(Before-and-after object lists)

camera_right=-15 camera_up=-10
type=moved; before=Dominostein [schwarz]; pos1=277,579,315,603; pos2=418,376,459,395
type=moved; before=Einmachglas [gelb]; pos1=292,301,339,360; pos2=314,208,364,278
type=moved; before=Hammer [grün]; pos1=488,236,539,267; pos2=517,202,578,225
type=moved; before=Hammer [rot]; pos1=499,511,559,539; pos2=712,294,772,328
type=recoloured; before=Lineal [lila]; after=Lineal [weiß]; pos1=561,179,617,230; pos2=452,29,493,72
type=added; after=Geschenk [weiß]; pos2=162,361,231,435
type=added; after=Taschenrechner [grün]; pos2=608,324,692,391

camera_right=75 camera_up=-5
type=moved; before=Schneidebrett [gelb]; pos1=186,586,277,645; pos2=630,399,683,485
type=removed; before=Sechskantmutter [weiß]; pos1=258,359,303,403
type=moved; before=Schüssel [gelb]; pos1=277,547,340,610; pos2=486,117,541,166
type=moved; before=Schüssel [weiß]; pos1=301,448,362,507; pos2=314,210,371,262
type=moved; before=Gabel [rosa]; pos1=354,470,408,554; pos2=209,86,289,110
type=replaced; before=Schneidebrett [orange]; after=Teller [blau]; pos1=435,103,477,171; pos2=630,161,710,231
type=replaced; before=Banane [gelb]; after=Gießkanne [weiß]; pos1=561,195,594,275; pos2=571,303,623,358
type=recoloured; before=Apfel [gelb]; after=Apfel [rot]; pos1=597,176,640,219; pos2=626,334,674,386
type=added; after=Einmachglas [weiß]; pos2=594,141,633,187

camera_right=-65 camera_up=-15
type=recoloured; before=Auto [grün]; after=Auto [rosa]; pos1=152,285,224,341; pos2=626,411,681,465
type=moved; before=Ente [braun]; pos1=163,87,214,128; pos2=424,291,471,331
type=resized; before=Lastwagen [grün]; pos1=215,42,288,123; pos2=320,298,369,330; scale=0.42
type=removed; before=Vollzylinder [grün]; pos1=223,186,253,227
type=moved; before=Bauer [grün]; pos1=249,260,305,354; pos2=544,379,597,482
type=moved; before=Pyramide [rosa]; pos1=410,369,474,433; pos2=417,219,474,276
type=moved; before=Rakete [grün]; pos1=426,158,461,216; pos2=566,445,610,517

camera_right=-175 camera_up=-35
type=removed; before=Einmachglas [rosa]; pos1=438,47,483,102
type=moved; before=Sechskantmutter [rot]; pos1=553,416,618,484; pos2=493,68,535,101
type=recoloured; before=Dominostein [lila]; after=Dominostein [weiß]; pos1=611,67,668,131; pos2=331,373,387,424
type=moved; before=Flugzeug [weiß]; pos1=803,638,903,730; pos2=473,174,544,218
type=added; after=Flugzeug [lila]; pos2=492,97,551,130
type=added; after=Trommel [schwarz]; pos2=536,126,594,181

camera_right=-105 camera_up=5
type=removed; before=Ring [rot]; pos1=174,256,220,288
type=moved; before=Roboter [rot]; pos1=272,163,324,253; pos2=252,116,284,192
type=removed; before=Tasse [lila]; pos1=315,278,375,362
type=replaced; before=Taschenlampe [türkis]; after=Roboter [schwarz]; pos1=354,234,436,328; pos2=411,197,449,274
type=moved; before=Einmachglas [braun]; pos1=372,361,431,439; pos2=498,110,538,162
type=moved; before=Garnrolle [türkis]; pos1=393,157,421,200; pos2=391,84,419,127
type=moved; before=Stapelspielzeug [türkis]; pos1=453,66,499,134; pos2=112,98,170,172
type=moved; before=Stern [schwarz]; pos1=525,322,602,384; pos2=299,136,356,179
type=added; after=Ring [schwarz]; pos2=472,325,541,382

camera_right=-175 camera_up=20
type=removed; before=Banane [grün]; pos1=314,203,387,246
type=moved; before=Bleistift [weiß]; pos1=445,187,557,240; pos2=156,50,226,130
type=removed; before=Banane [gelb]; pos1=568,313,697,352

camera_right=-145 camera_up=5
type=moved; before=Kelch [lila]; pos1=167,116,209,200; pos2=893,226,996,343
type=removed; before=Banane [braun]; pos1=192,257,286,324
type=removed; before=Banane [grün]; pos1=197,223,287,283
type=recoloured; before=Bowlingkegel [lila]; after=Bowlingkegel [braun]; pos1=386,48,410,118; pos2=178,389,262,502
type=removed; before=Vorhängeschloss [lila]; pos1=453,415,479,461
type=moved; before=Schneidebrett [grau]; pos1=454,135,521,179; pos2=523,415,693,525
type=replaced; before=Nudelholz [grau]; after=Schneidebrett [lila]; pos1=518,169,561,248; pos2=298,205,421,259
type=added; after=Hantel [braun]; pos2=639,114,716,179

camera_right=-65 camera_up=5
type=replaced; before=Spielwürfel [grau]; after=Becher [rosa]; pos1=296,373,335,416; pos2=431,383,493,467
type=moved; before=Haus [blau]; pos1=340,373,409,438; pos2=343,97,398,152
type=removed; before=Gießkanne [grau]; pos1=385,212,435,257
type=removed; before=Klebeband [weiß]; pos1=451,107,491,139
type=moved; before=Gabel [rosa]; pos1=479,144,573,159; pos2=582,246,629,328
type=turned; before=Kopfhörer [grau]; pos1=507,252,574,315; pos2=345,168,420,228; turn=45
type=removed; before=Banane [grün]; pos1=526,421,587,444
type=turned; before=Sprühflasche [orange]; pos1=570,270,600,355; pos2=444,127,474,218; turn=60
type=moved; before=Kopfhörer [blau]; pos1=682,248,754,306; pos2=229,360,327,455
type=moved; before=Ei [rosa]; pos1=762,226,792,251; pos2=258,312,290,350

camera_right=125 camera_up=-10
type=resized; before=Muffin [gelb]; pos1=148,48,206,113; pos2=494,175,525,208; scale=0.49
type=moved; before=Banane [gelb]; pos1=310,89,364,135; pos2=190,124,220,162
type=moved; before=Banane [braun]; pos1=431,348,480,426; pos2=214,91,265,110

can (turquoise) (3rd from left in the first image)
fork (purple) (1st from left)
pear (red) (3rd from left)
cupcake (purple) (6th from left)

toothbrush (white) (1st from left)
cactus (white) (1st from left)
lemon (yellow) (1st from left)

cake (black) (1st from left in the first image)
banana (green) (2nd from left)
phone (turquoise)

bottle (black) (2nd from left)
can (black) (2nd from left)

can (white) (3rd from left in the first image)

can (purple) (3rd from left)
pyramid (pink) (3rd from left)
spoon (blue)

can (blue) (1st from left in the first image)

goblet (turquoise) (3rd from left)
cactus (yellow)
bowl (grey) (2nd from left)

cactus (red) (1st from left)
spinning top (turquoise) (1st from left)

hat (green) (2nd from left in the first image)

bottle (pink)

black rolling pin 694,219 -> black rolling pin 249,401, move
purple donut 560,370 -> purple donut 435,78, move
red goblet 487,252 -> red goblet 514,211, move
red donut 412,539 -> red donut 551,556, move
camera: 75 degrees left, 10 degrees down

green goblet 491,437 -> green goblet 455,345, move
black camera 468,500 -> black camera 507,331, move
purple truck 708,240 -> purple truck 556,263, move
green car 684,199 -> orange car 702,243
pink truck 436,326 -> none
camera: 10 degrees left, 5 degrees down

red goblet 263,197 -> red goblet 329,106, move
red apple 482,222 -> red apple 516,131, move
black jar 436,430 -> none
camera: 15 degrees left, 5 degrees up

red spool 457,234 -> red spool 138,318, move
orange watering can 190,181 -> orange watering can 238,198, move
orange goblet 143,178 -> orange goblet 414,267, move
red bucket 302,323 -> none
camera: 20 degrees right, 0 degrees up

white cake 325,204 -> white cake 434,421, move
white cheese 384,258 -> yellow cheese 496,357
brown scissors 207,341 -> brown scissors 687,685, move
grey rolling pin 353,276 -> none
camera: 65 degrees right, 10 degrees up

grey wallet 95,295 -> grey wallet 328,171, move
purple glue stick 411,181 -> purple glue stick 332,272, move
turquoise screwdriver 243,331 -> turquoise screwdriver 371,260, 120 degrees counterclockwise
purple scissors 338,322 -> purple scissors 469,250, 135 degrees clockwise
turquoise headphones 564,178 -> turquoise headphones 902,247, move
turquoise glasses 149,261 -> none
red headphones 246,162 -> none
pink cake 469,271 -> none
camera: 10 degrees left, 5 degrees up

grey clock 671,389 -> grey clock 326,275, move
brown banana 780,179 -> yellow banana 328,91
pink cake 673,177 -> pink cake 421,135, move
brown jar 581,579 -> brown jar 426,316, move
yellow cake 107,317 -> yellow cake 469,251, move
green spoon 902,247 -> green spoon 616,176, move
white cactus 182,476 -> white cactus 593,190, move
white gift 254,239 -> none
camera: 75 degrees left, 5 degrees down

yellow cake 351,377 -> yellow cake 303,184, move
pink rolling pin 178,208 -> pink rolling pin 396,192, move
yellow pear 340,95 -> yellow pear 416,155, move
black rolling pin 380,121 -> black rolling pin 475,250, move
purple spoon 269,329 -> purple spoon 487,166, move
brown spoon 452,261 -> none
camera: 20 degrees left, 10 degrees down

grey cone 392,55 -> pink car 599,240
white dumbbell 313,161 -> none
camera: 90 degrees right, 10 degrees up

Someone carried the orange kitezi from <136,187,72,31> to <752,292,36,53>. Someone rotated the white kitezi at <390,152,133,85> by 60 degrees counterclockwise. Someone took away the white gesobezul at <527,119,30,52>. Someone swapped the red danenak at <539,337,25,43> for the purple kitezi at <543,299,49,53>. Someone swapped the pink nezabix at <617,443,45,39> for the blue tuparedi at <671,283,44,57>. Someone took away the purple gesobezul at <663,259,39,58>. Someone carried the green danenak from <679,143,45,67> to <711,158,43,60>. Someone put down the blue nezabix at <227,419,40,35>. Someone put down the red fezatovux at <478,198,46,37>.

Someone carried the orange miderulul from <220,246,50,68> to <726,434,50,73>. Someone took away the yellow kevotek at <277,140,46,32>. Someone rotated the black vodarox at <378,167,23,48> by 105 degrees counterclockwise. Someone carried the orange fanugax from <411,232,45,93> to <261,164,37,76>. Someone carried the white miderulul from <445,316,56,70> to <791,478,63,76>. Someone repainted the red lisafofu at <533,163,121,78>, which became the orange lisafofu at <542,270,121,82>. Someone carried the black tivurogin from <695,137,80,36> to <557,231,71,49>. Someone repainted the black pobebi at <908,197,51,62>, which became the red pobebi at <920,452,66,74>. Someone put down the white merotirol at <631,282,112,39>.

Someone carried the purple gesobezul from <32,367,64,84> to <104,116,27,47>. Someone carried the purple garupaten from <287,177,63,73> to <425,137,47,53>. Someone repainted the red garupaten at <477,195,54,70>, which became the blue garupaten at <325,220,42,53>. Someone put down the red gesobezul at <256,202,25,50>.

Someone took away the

=== INSTRUCTIONS TO FOLLOW ===
Where a line in the records above contains the word "donut", copy that line.

=== FINISHED TASK ===
purple donut 560,370 -> purple donut 435,78, move
red donut 412,539 -> red donut 551,556, move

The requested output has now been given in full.